* Your objective
In the listing below, find the line holding "Where the gorra (marrón)" and the line holding "The second view lost". Write out those two lines and all lines between, exactly, and nothing more.

(Data for the task begins)

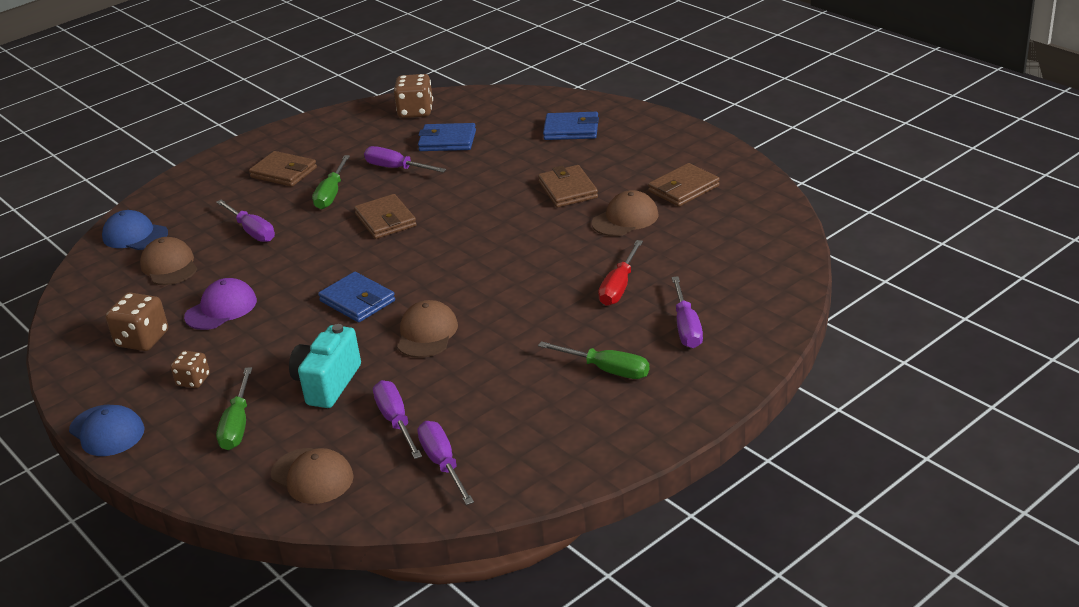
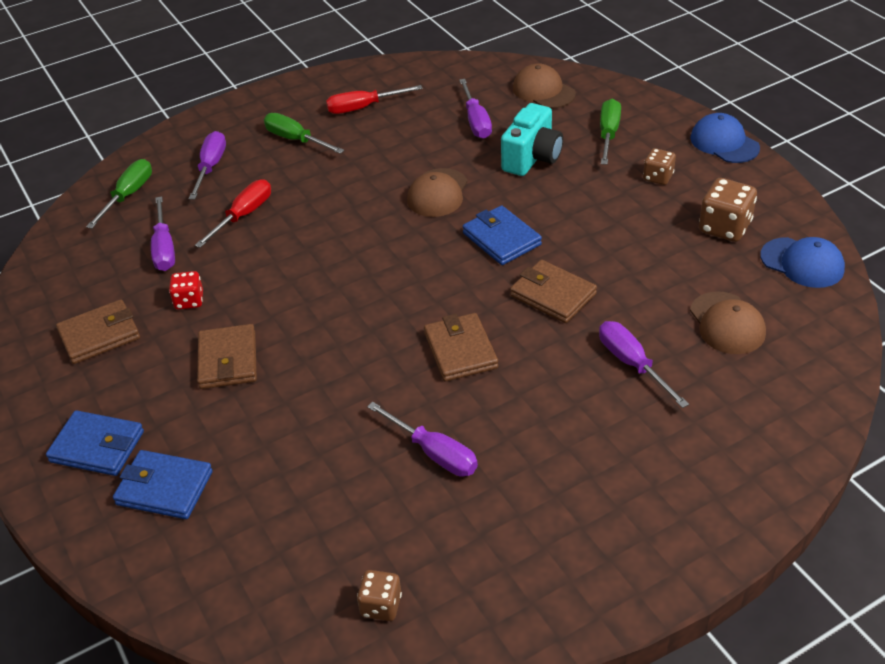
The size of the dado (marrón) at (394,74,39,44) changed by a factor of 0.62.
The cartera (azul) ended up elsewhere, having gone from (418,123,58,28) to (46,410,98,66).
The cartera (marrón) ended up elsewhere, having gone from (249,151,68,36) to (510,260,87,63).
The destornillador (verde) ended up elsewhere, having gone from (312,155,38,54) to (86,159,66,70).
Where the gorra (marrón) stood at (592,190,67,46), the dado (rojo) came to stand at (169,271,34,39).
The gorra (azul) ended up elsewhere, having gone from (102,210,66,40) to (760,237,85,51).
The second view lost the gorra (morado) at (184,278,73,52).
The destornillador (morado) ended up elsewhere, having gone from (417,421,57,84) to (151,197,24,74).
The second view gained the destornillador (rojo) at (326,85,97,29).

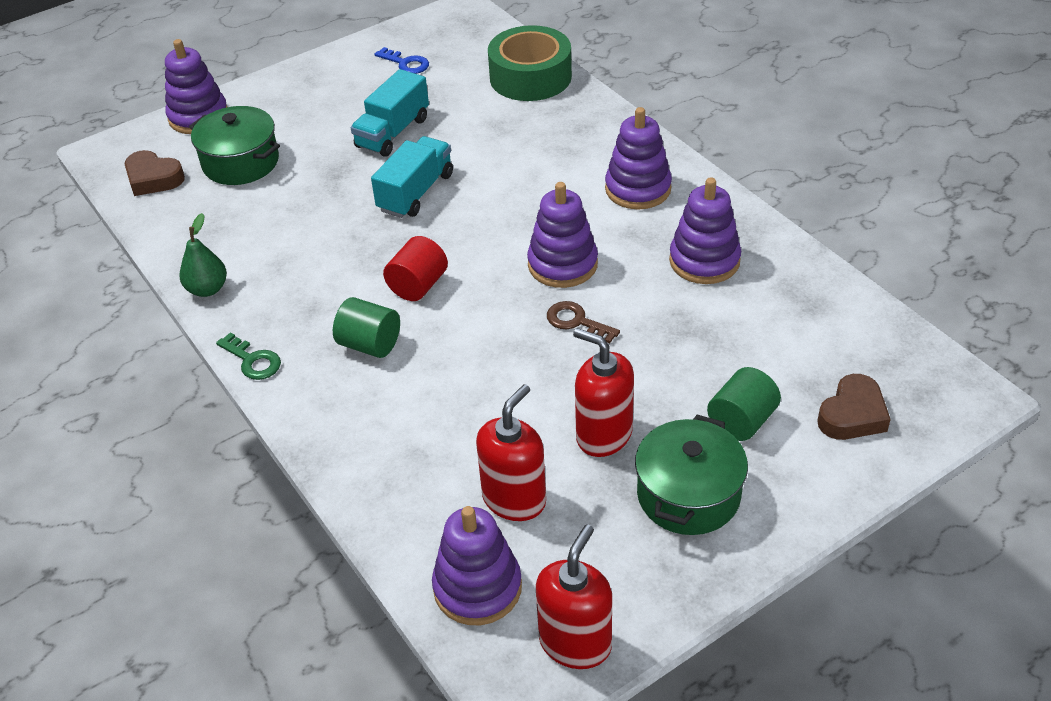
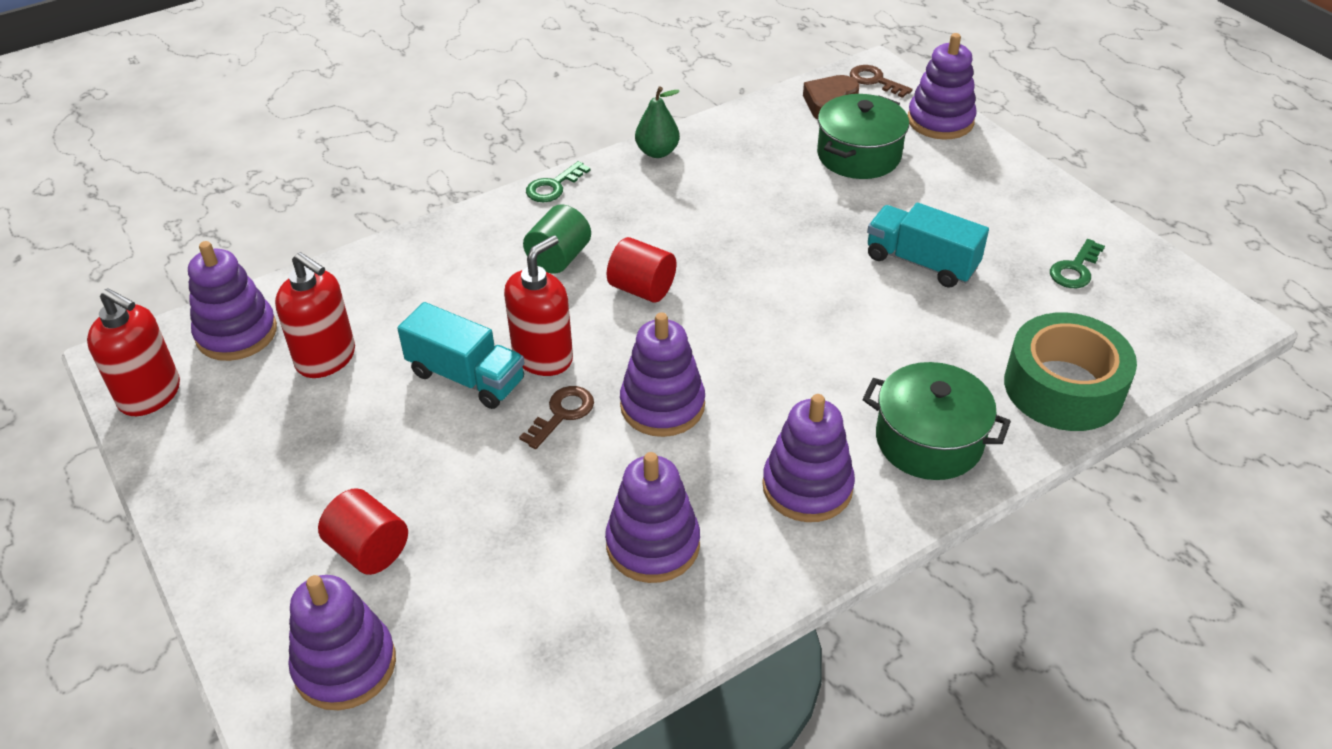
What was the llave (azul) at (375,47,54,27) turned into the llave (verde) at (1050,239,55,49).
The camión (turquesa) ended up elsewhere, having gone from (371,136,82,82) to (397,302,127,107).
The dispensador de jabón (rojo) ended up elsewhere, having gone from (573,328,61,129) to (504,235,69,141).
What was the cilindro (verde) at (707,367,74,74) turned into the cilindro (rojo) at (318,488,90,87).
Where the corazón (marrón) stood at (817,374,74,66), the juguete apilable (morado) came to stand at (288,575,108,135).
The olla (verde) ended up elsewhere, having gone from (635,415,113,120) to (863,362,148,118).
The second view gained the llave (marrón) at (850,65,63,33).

(Data for the task ends)
(Data for the task begins)

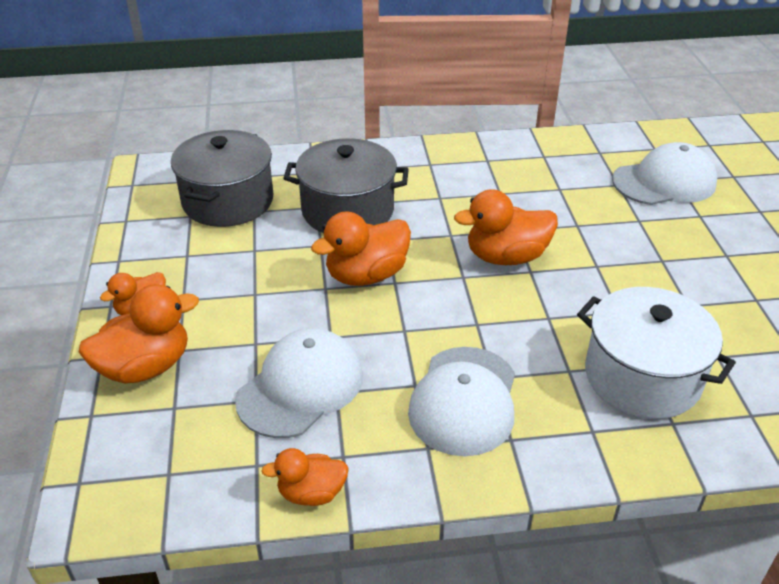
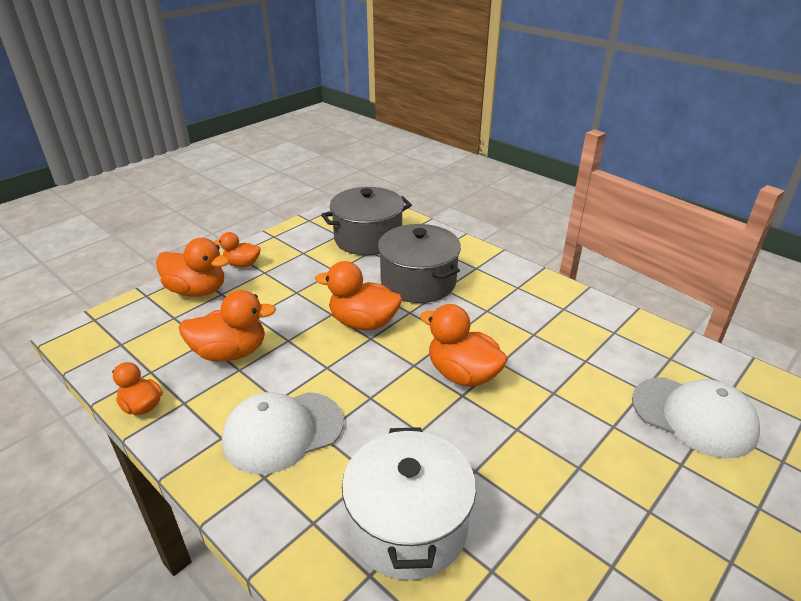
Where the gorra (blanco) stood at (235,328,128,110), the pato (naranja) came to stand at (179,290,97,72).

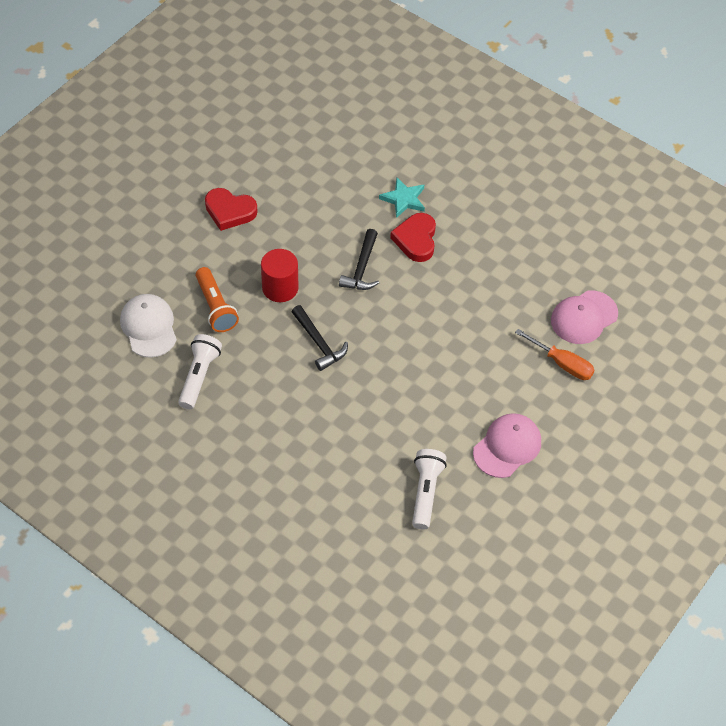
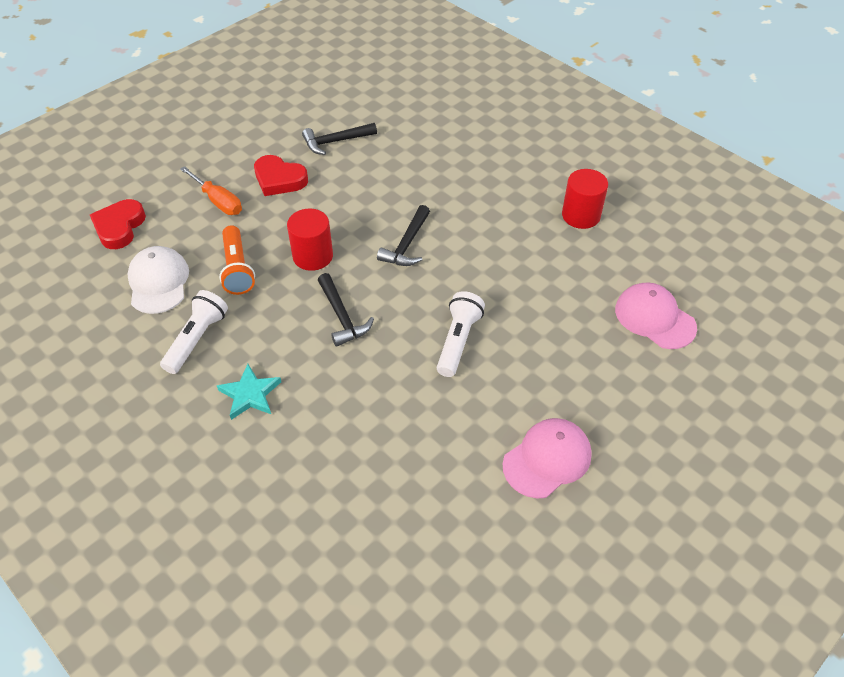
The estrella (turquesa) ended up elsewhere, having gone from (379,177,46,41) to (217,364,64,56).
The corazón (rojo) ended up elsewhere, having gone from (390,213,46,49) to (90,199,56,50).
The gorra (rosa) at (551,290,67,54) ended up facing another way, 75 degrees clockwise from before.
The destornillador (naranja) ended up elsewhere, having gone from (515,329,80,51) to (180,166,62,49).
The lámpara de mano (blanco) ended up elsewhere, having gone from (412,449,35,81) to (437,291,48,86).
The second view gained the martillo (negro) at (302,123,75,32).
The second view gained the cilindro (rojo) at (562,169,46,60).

(Data for the task ends)

* Reply to the task
Where the gorra (marrón) stood at (592,190,67,46), the dado (rojo) came to stand at (169,271,34,39).
The gorra (azul) ended up elsewhere, having gone from (102,210,66,40) to (760,237,85,51).
The second view lost the gorra (morado) at (184,278,73,52).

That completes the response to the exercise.